ENTRIES SUPPLIED
※
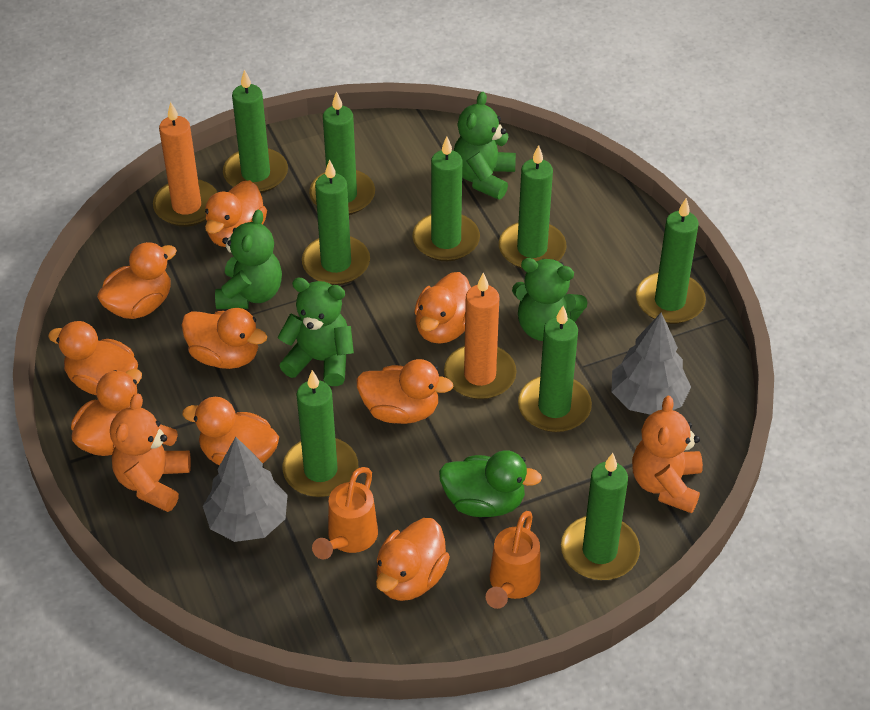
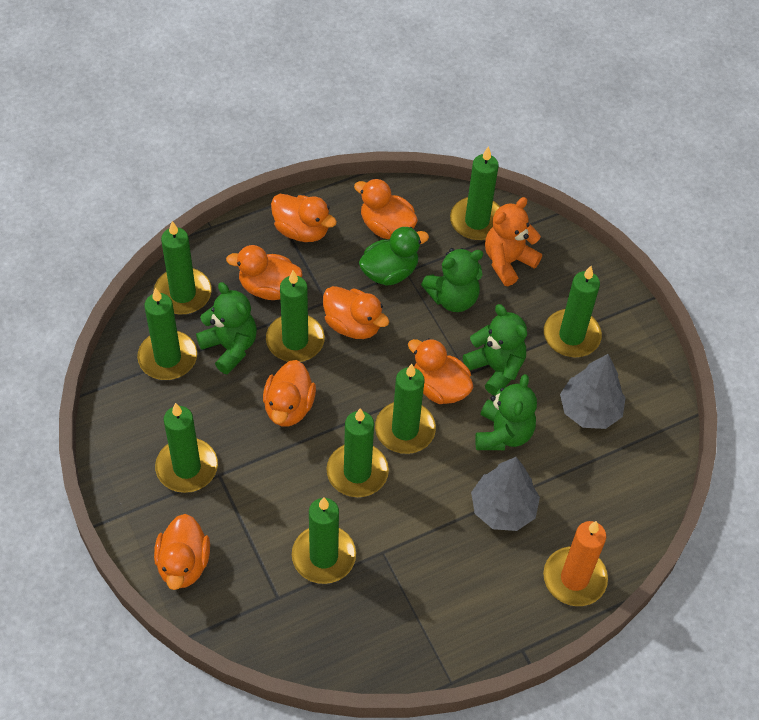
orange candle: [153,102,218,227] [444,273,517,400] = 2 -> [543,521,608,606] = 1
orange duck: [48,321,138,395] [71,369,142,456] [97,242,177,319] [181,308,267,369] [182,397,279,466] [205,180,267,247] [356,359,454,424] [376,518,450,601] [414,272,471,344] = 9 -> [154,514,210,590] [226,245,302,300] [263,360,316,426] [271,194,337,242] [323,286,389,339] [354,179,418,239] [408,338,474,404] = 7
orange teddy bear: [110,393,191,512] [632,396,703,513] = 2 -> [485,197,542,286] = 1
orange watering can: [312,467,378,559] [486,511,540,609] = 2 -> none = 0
※
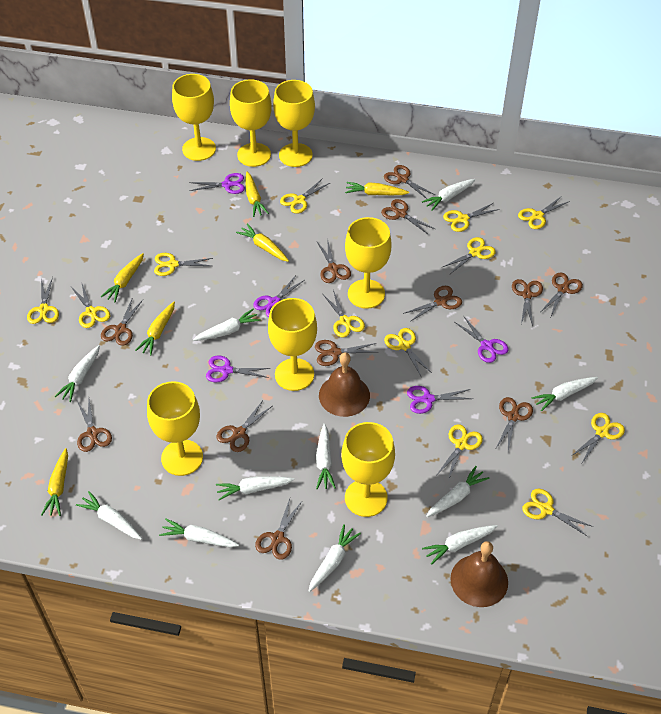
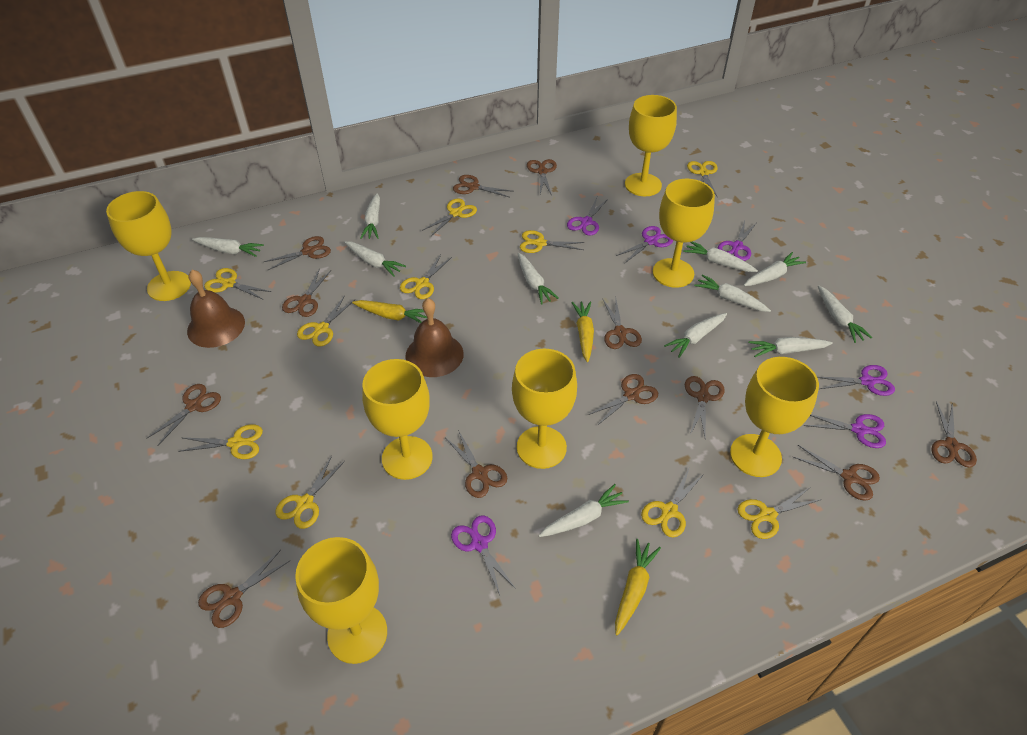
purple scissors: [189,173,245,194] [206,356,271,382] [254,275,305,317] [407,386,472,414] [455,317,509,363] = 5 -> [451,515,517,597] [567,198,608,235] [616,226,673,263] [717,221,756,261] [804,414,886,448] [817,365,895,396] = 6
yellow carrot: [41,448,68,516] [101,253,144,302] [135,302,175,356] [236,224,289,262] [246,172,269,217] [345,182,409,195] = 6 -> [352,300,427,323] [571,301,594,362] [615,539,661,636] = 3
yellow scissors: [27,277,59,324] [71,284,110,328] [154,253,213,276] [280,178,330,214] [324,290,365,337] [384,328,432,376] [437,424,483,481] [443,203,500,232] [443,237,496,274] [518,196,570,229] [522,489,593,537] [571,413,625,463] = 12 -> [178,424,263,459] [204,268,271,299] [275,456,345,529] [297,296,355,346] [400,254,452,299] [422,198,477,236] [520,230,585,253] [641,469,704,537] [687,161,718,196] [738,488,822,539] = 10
※
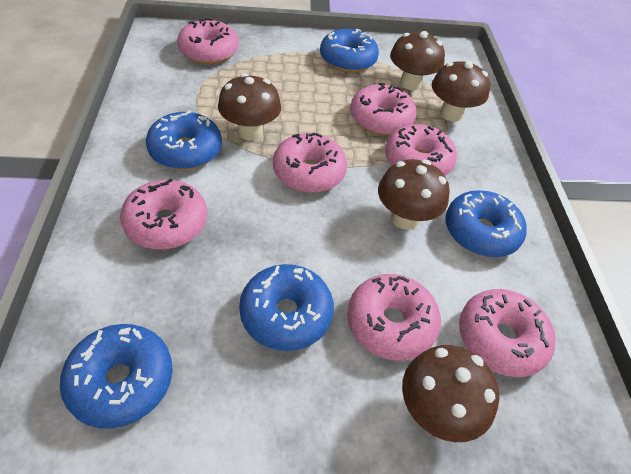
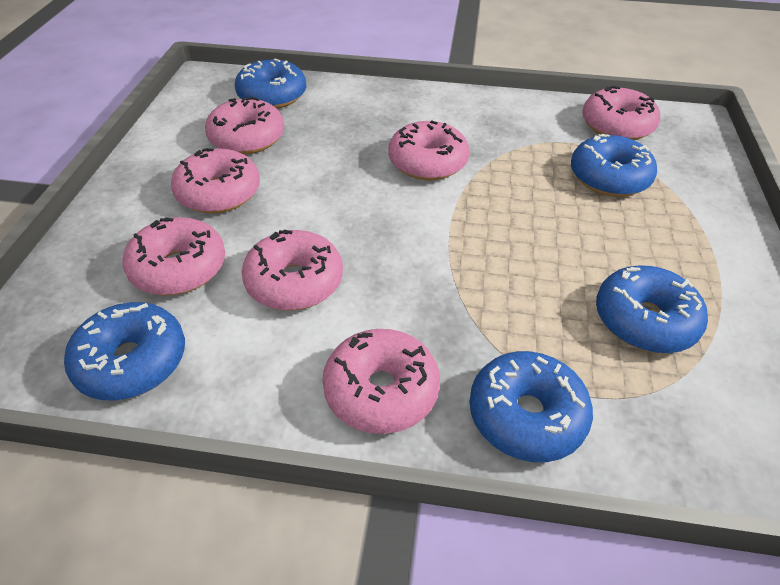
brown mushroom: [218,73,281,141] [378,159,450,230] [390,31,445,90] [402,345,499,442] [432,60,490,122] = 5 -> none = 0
※
Using the data above, print exactly the lines from the line that contains "orange candle: [153,102,218,227]" through the line that contains "orange watering can: [312,467,378,559]", with both included.

EXERCISE SOLUTION
orange candle: [153,102,218,227] [444,273,517,400] = 2 -> [543,521,608,606] = 1
orange duck: [48,321,138,395] [71,369,142,456] [97,242,177,319] [181,308,267,369] [182,397,279,466] [205,180,267,247] [356,359,454,424] [376,518,450,601] [414,272,471,344] = 9 -> [154,514,210,590] [226,245,302,300] [263,360,316,426] [271,194,337,242] [323,286,389,339] [354,179,418,239] [408,338,474,404] = 7
orange teddy bear: [110,393,191,512] [632,396,703,513] = 2 -> [485,197,542,286] = 1
orange watering can: [312,467,378,559] [486,511,540,609] = 2 -> none = 0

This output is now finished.